> ABOUT THIS TASK
Would you please copy each line below that includes the string "donut"?

Scene change data:
################

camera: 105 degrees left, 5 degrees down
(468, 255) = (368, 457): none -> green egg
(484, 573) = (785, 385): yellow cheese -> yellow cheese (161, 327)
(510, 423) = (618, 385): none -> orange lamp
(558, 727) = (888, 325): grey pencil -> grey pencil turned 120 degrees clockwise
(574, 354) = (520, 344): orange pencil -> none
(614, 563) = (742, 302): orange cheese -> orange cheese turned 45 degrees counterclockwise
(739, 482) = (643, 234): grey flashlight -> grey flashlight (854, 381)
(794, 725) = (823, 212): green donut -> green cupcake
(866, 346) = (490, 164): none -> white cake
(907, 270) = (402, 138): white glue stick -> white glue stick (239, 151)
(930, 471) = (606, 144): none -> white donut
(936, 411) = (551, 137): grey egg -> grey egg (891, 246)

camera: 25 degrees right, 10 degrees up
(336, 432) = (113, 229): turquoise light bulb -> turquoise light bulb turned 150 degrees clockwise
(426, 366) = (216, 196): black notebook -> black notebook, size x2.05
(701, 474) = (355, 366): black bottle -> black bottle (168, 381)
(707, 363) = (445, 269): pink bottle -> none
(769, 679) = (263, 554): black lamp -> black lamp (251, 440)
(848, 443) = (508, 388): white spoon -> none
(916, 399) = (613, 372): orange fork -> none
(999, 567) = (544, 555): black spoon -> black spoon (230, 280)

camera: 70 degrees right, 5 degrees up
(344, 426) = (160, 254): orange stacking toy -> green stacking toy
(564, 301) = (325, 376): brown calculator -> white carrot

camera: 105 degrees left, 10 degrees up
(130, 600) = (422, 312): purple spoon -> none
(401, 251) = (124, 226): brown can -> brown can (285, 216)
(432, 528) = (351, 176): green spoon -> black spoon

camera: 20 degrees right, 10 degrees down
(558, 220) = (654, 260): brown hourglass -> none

################

> YOUR RESPONSE
(794, 725) = (823, 212): green donut -> green cupcake
(930, 471) = (606, 144): none -> white donut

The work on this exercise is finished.